**Assignment:**
Each line of data below must be printed exactly as written, with any pictures removed.

**Given information:**
=== Section Start ===

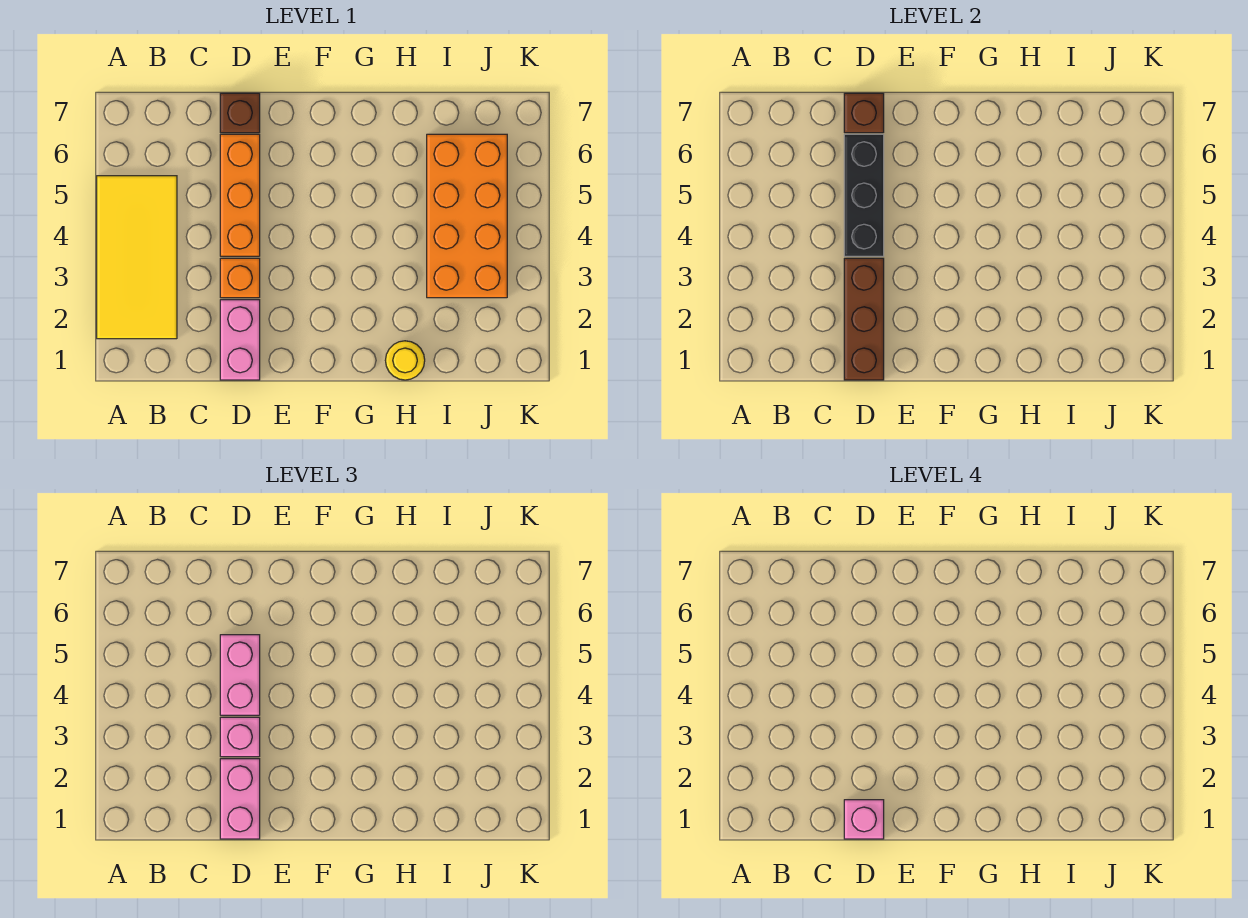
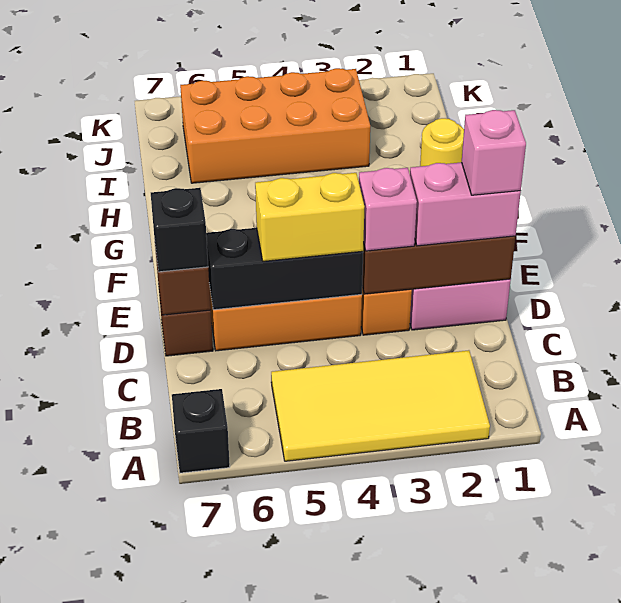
none -> black brick A7 level 1
pink brick D4:D5 level 3 -> yellow brick D4:D5 level 3
none -> black brick D7 level 3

=== Section End ===

**Answer to the exercise:**
none -> black brick A7 level 1
pink brick D4:D5 level 3 -> yellow brick D4:D5 level 3
none -> black brick D7 level 3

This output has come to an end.